Could you say how many lines below contain the word "green"? Give the number with no other text.

------ Records supplied

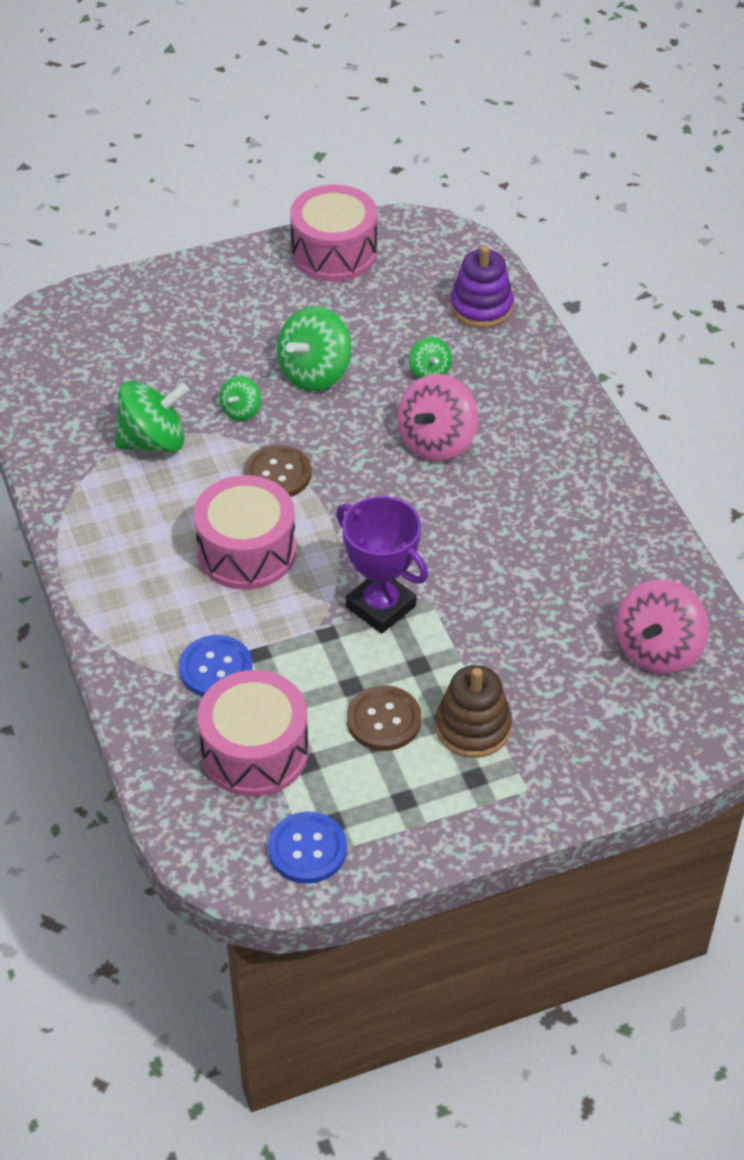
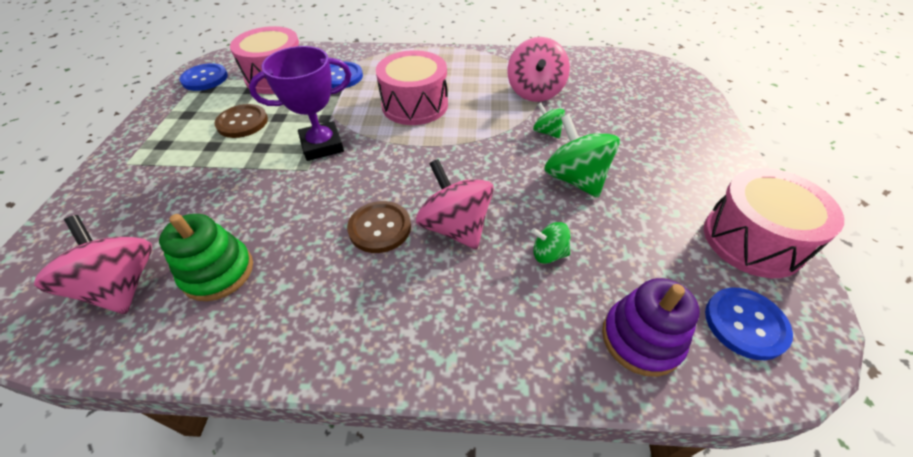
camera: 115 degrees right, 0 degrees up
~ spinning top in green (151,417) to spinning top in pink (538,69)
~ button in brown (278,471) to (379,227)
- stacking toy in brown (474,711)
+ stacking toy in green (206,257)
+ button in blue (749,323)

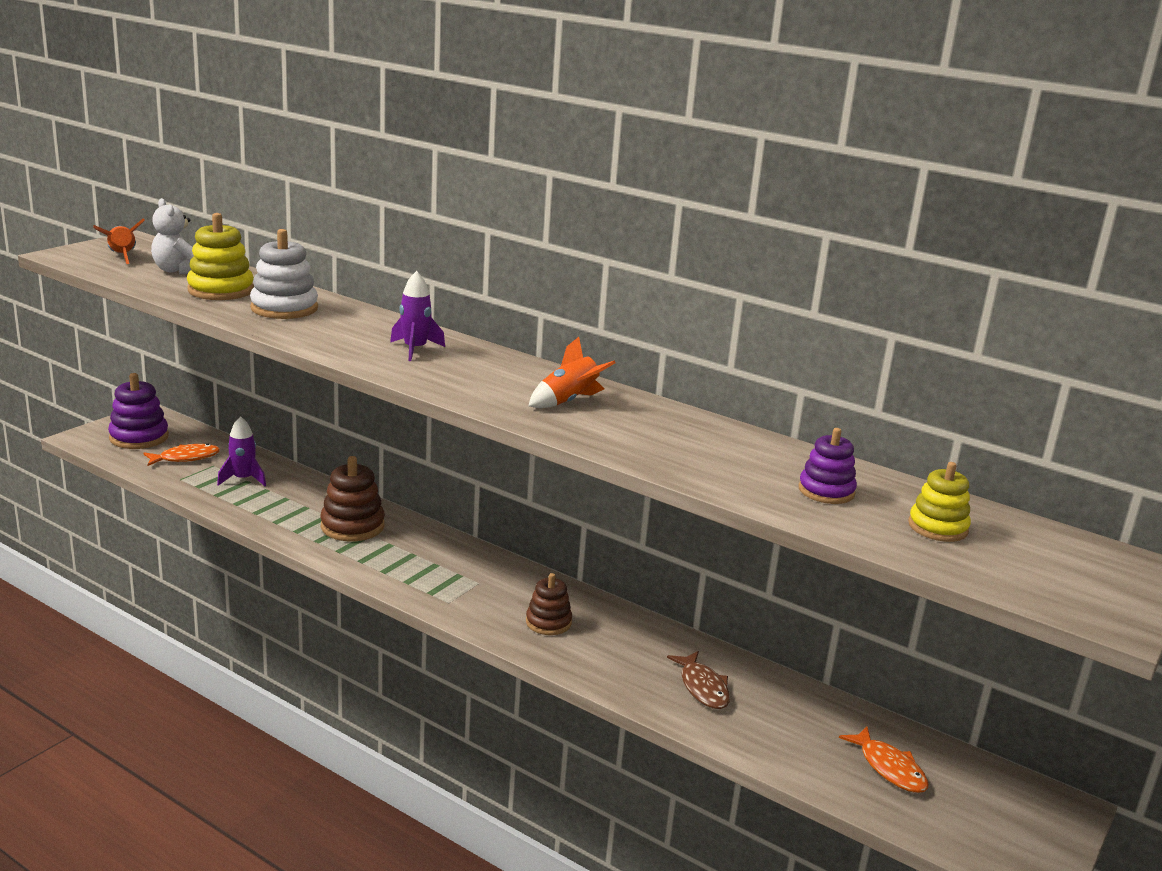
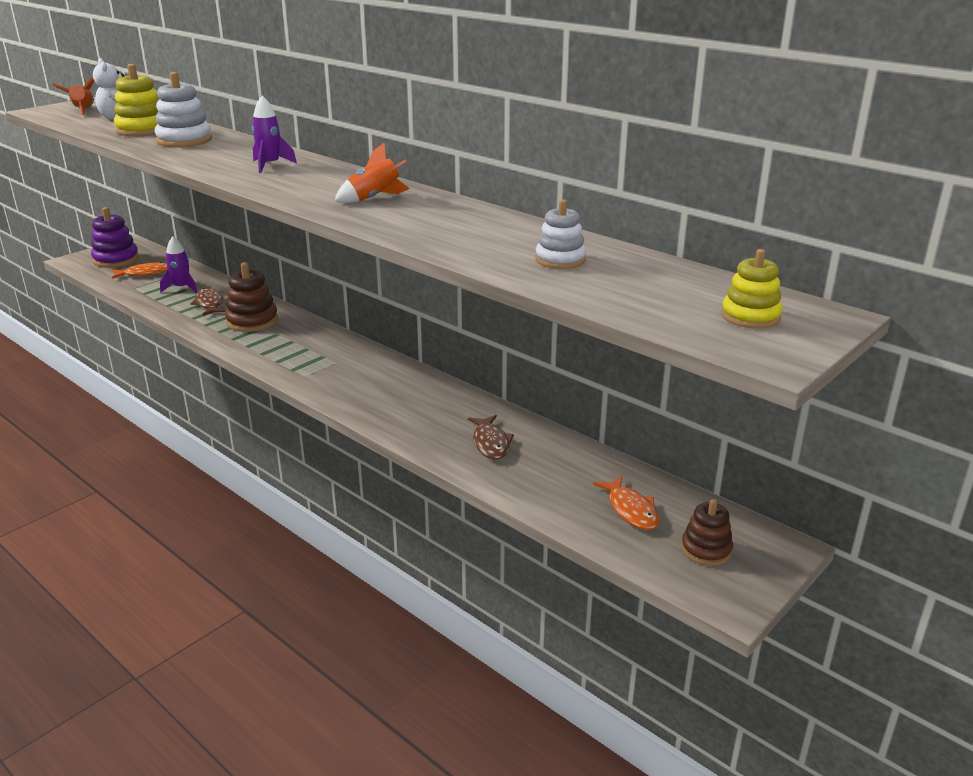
camera: 10 degrees right, 5 degrees up
~ stacking toy in purple (828,466) to stacking toy in white (560,234)
~ stacking toy in yellow (939,502) to (751,289)
~ stacking toy in brown (549,604) to (707,532)
+ fish in brown (208,302)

------------

Answer section:
2